Exercise requirements:
Your answer should repeat exactly the line containing "(666, 176) = (591, 370): grey" and all lines after it through the end of the material below, with no other text.
____ Supplied records
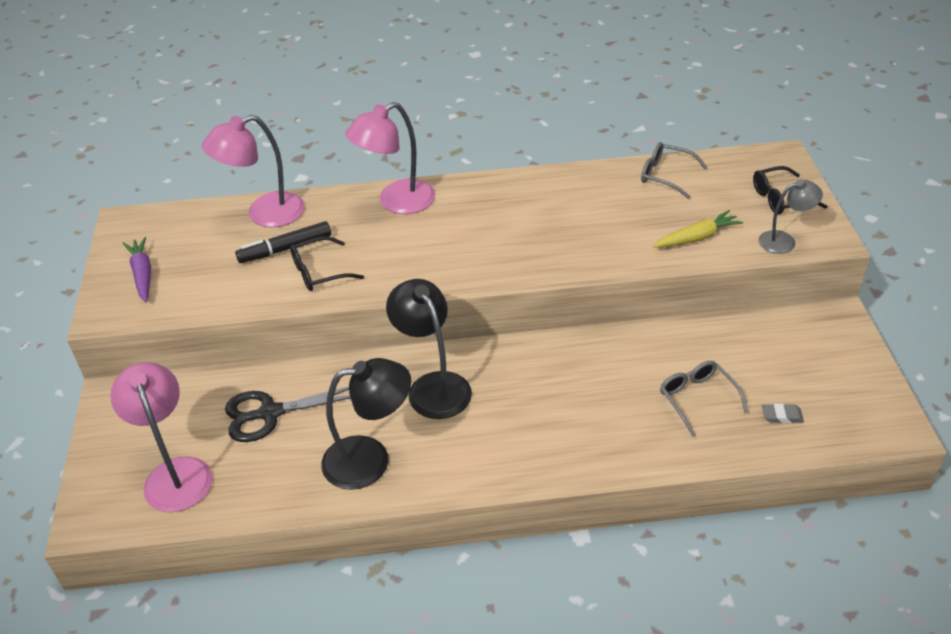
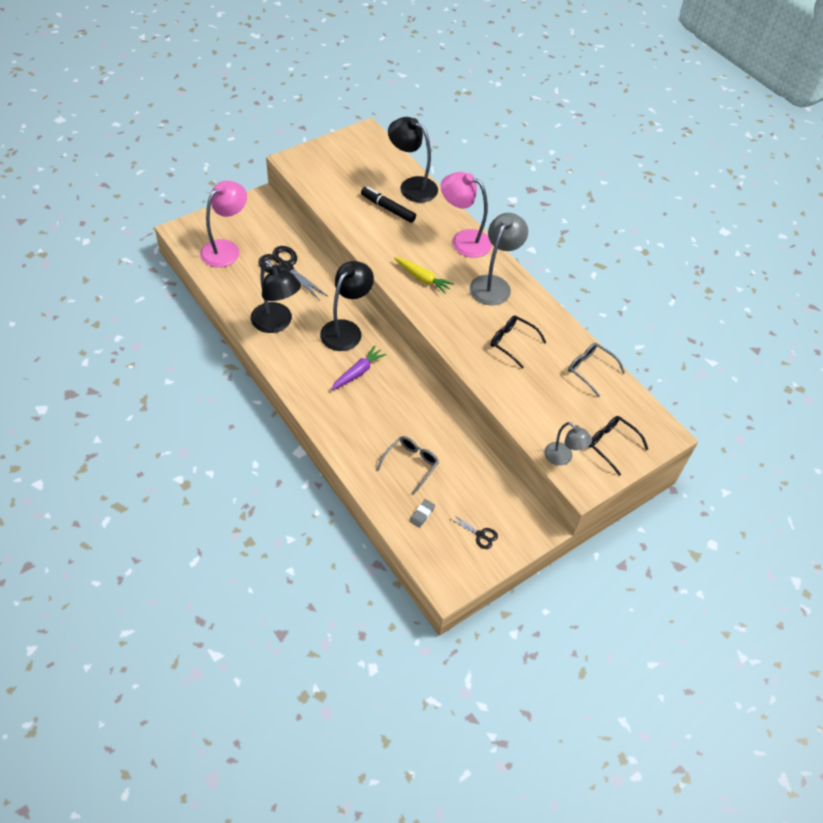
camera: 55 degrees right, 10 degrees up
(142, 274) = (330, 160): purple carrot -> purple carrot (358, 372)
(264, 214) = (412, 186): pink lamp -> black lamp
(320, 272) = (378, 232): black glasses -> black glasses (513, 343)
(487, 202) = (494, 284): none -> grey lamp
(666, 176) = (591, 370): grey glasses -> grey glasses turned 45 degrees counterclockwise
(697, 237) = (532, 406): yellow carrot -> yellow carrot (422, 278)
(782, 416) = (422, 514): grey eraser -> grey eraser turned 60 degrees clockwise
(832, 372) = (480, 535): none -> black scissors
________
Solution to this exercise:
(666, 176) = (591, 370): grey glasses -> grey glasses turned 45 degrees counterclockwise
(697, 237) = (532, 406): yellow carrot -> yellow carrot (422, 278)
(782, 416) = (422, 514): grey eraser -> grey eraser turned 60 degrees clockwise
(832, 372) = (480, 535): none -> black scissors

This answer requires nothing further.